**Required work**
Give only the number of lines below that contain the word "yellow".

**Available records**
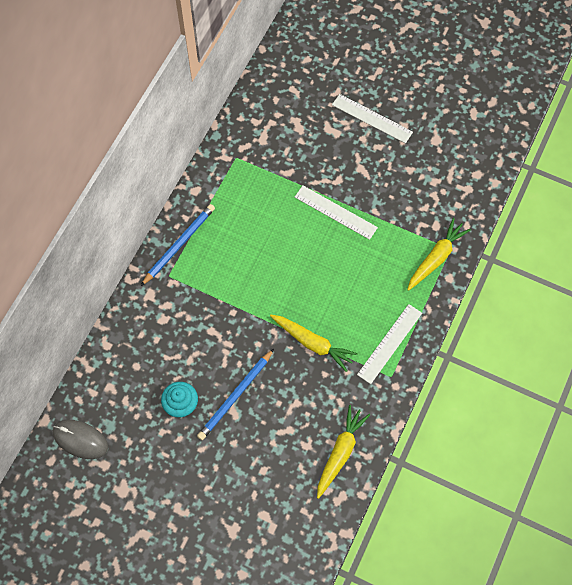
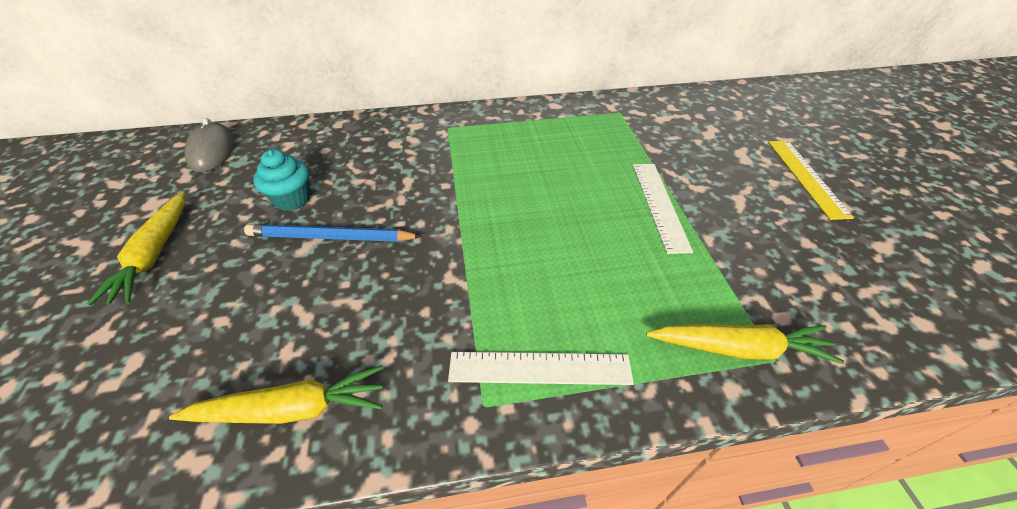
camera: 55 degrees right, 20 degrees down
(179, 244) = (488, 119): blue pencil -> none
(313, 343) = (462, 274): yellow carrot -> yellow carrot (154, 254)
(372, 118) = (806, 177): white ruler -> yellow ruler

---

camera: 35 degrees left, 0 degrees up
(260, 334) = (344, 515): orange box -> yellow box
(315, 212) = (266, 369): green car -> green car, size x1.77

**Answer space**
3